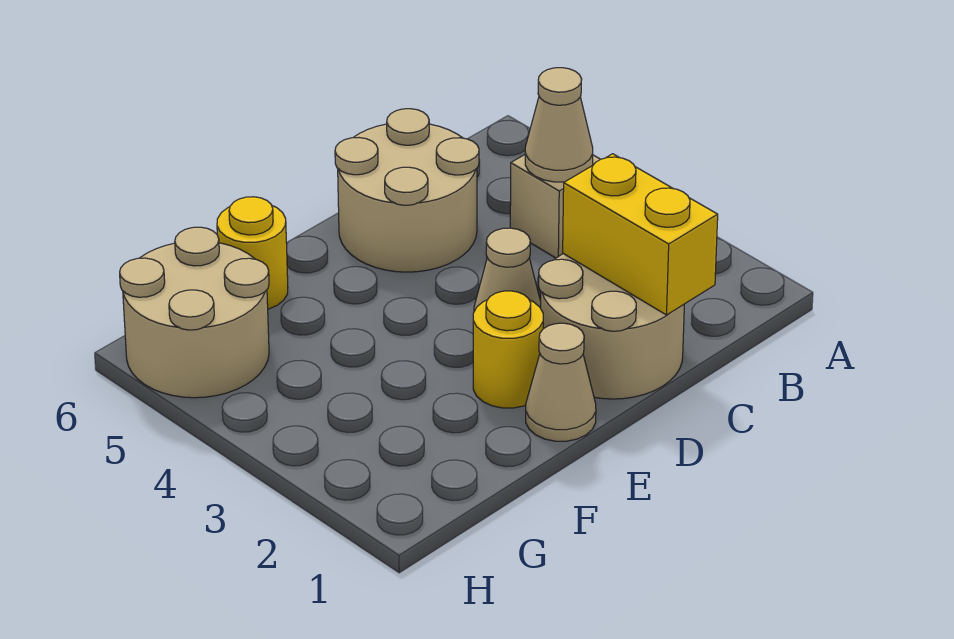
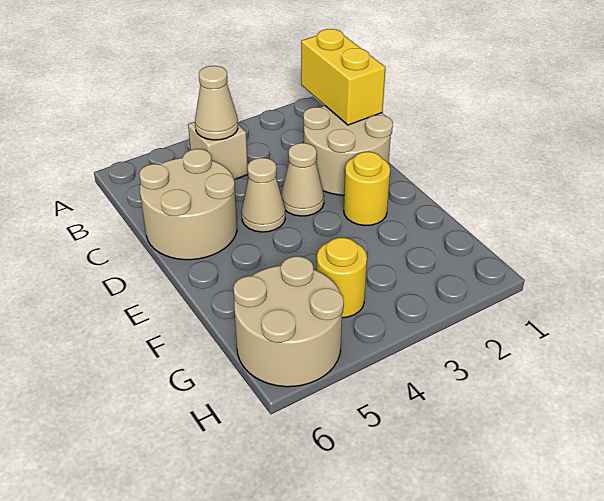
yellow brick C1:C2 level 2 -> yellow brick B1:C1 level 2
tan cone E1 level 1 -> tan cone D4 level 1
yellow round brick F6 level 1 -> yellow round brick G4 level 1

- Exercise
Exact output of each line above is wanted, without the pictures.

- Response to the exercise
yellow brick C1:C2 level 2 -> yellow brick B1:C1 level 2
tan cone E1 level 1 -> tan cone D4 level 1
yellow round brick F6 level 1 -> yellow round brick G4 level 1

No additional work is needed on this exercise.